Problem description:
Reproduce every line of the data, exactly and without its pictures.

Dataset items
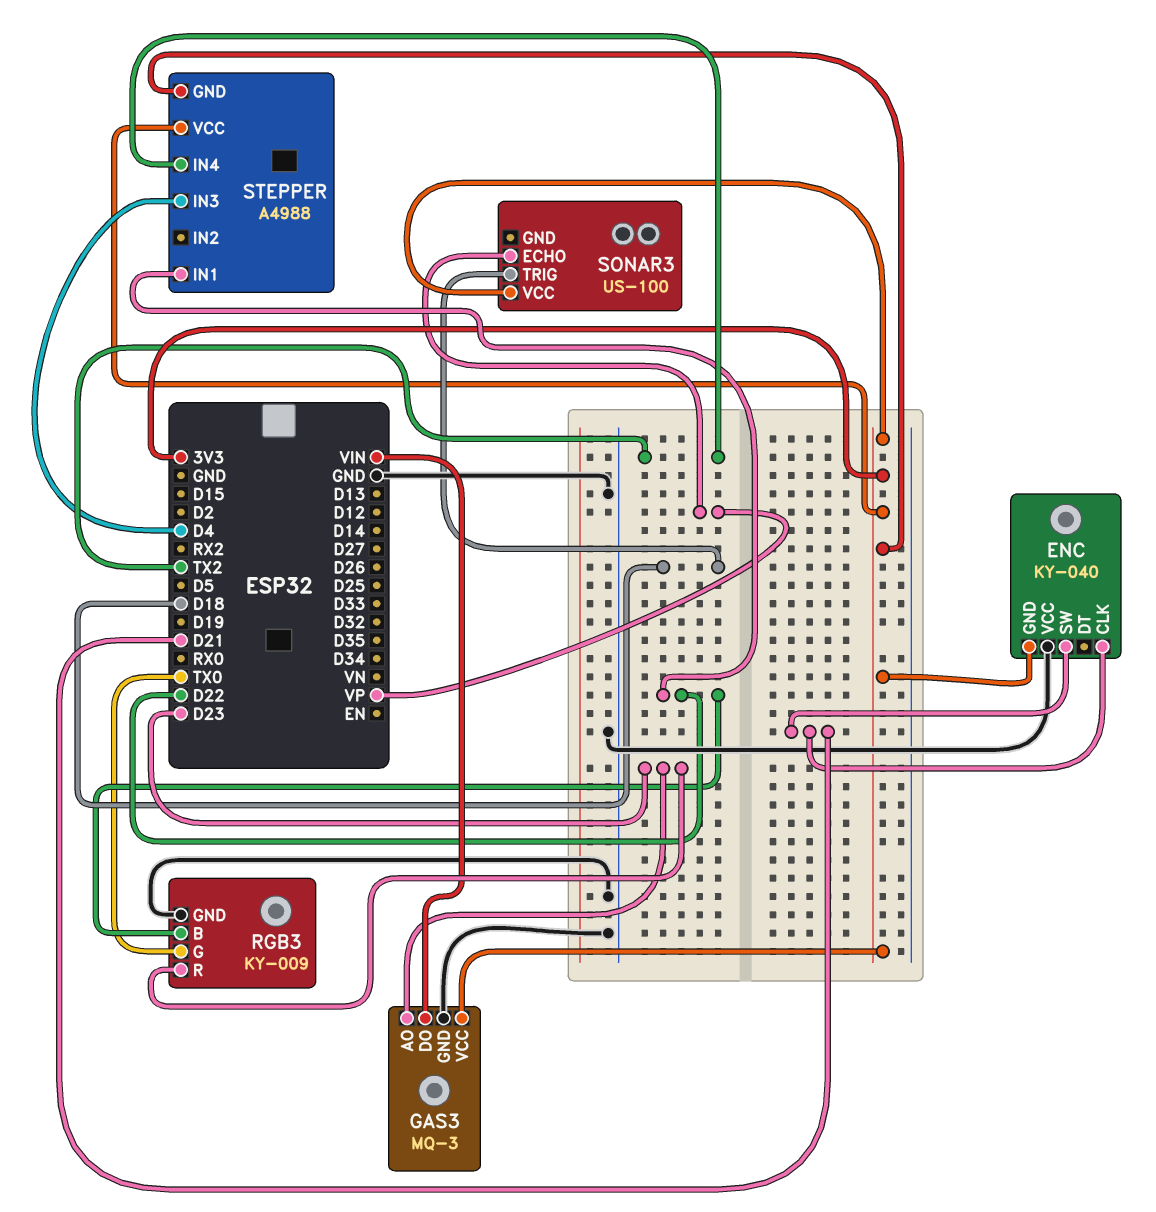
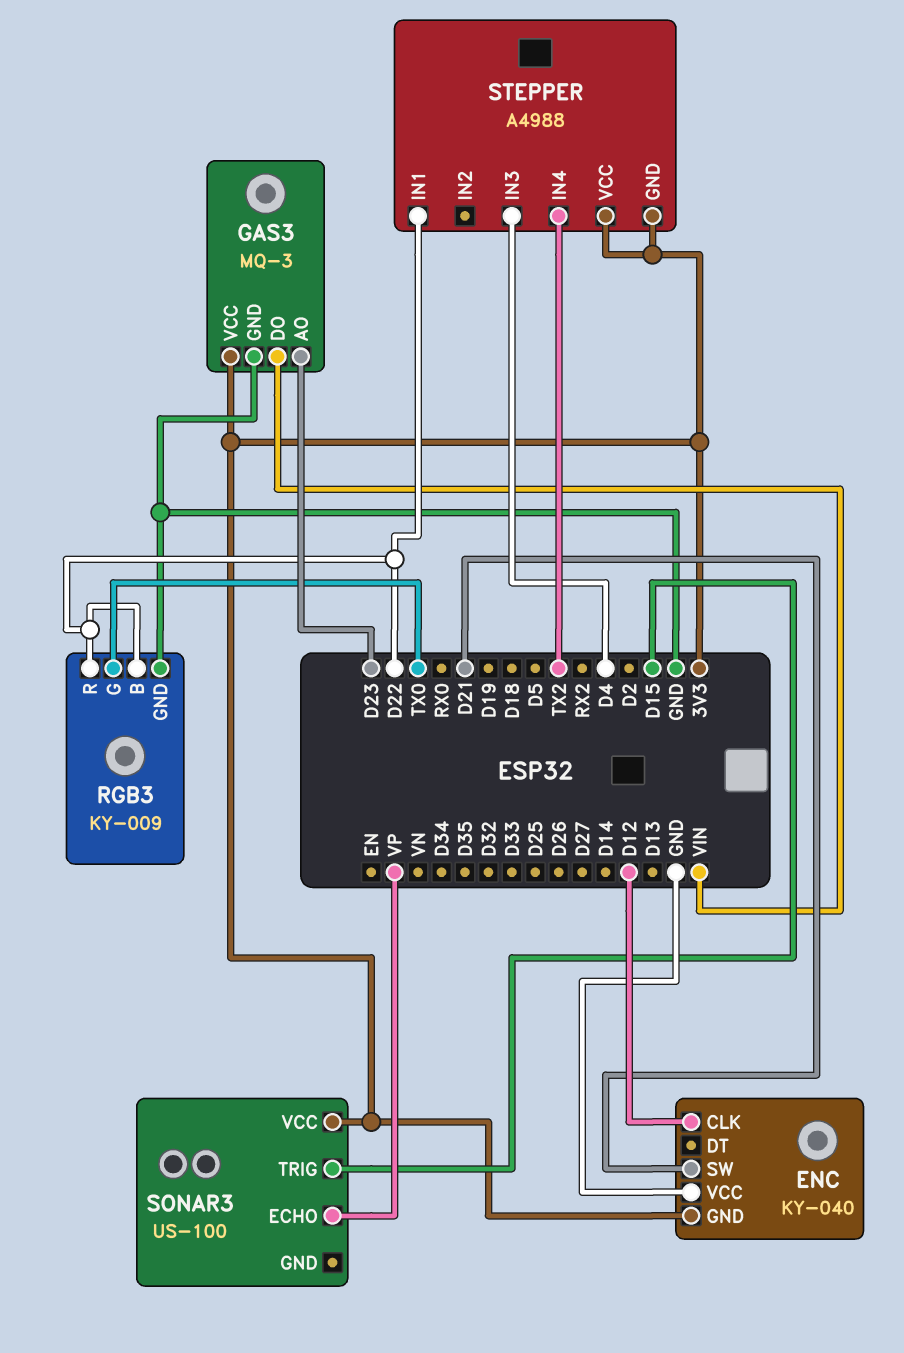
ENC pin CLK: D21 -> D12
RGB3 pin R: D23 -> D22
SONAR3 pin TRIG: D18 -> D15

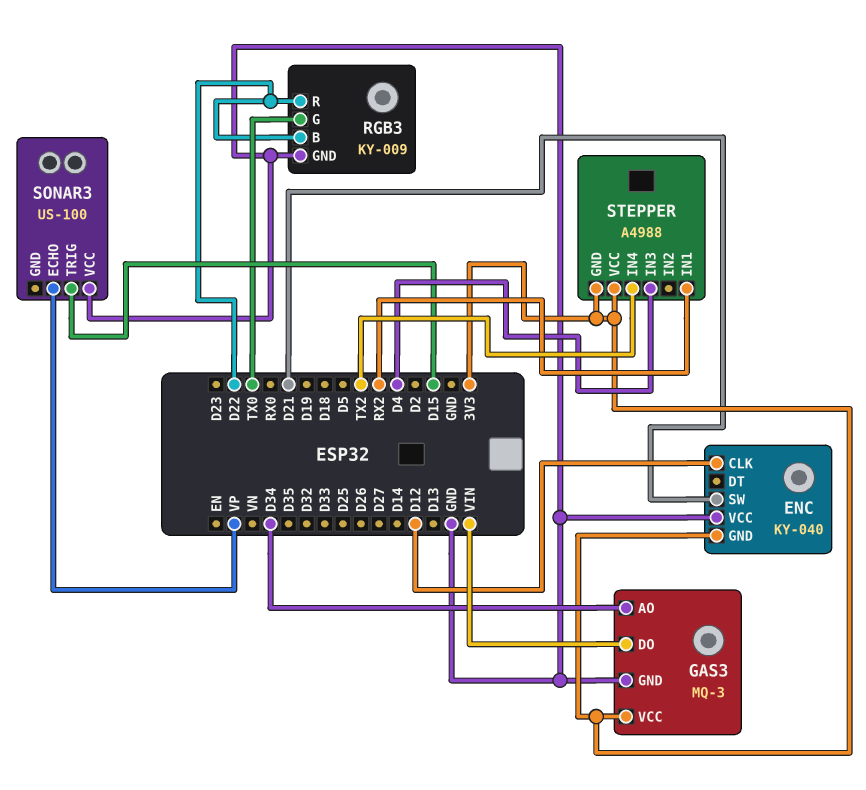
GAS3 pin AO: D23 -> D34
SONAR3 pin VCC: 3V3 -> GND
STEPPER pin IN1: D22 -> RX2

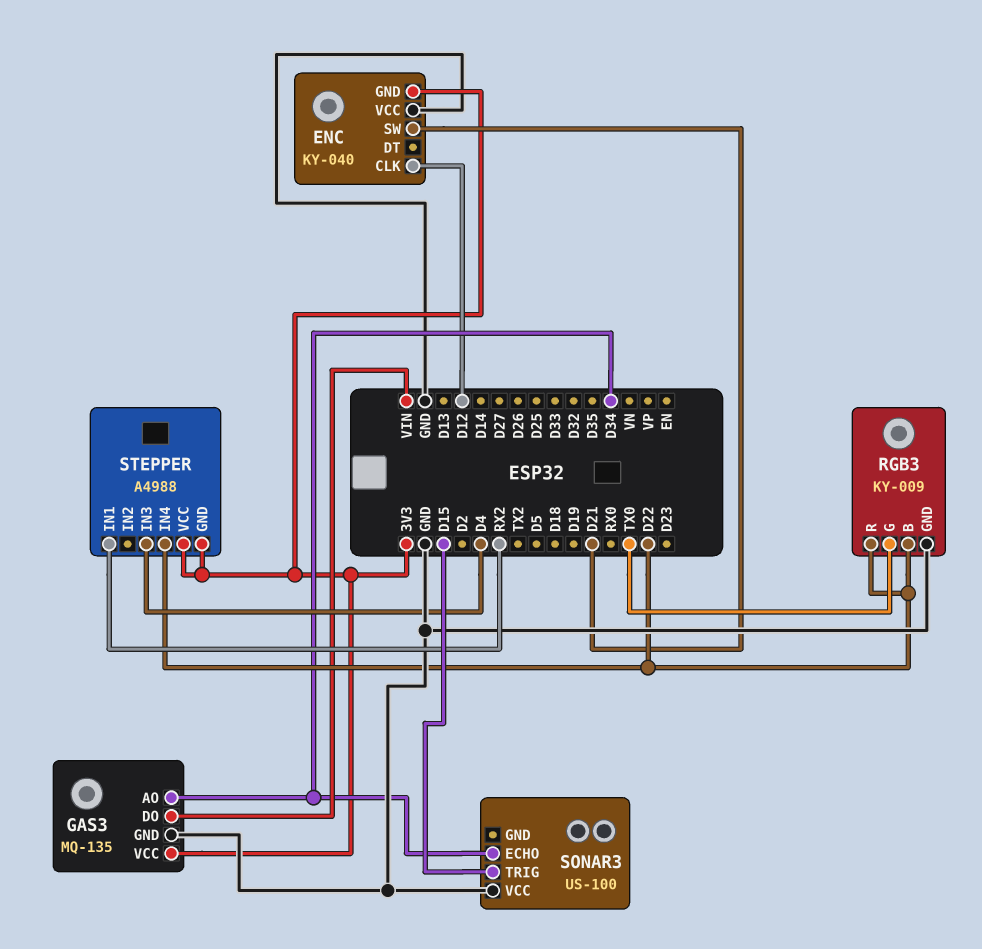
GAS3: MQ-3 -> MQ-135
SONAR3 pin ECHO: VP -> D34
STEPPER pin IN4: TX2 -> D22

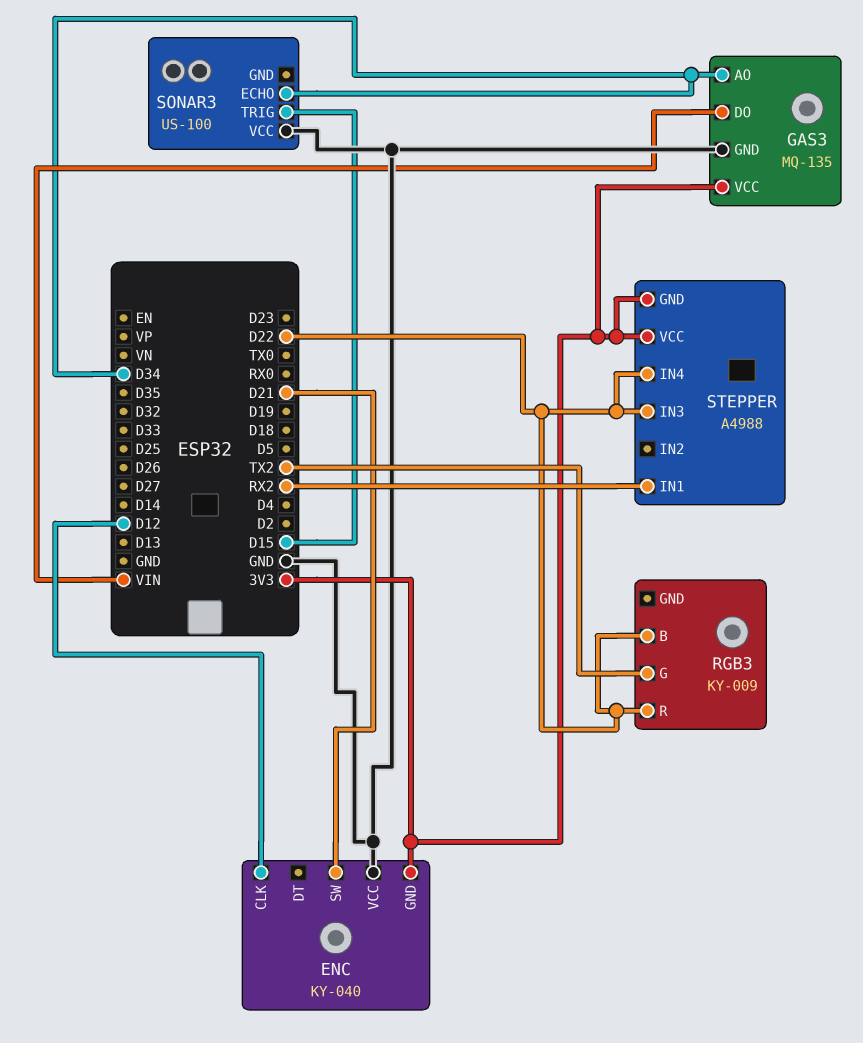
RGB3 pin G: TX0 -> TX2
RGB3 pin GND: GND -> none
STEPPER pin IN3: D4 -> D22

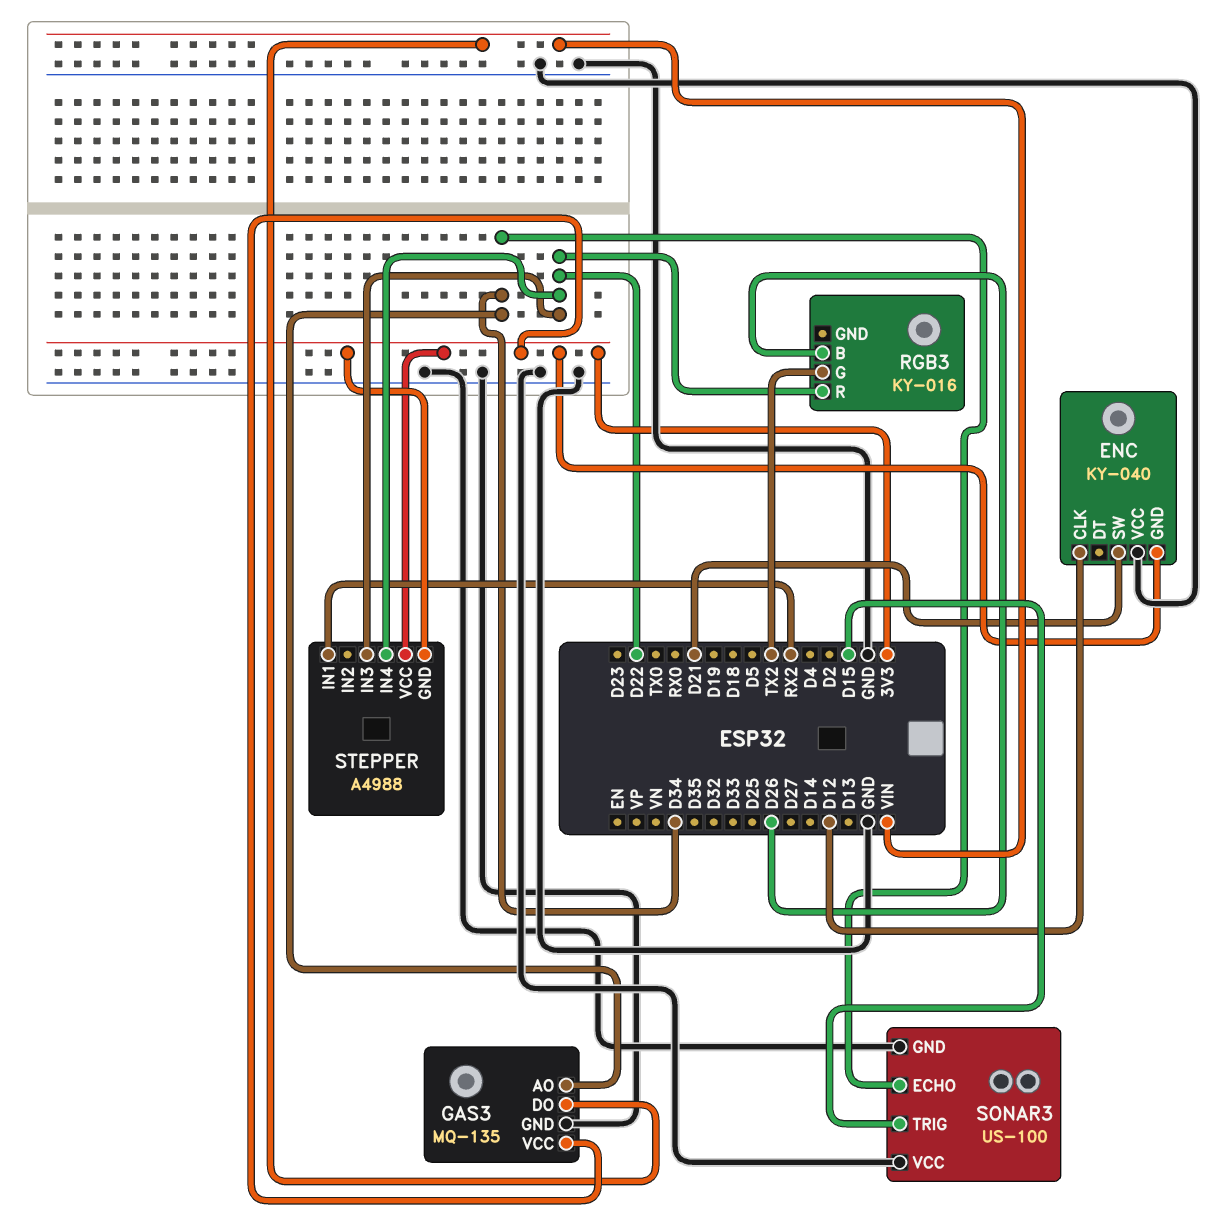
RGB3: KY-009 -> KY-016
RGB3 pin B: D22 -> D26
SONAR3 pin GND: none -> GND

Solution:
ENC pin CLK: D21 -> D12
RGB3 pin R: D23 -> D22
SONAR3 pin TRIG: D18 -> D15

GAS3 pin AO: D23 -> D34
SONAR3 pin VCC: 3V3 -> GND
STEPPER pin IN1: D22 -> RX2

GAS3: MQ-3 -> MQ-135
SONAR3 pin ECHO: VP -> D34
STEPPER pin IN4: TX2 -> D22

RGB3 pin G: TX0 -> TX2
RGB3 pin GND: GND -> none
STEPPER pin IN3: D4 -> D22

RGB3: KY-009 -> KY-016
RGB3 pin B: D22 -> D26
SONAR3 pin GND: none -> GND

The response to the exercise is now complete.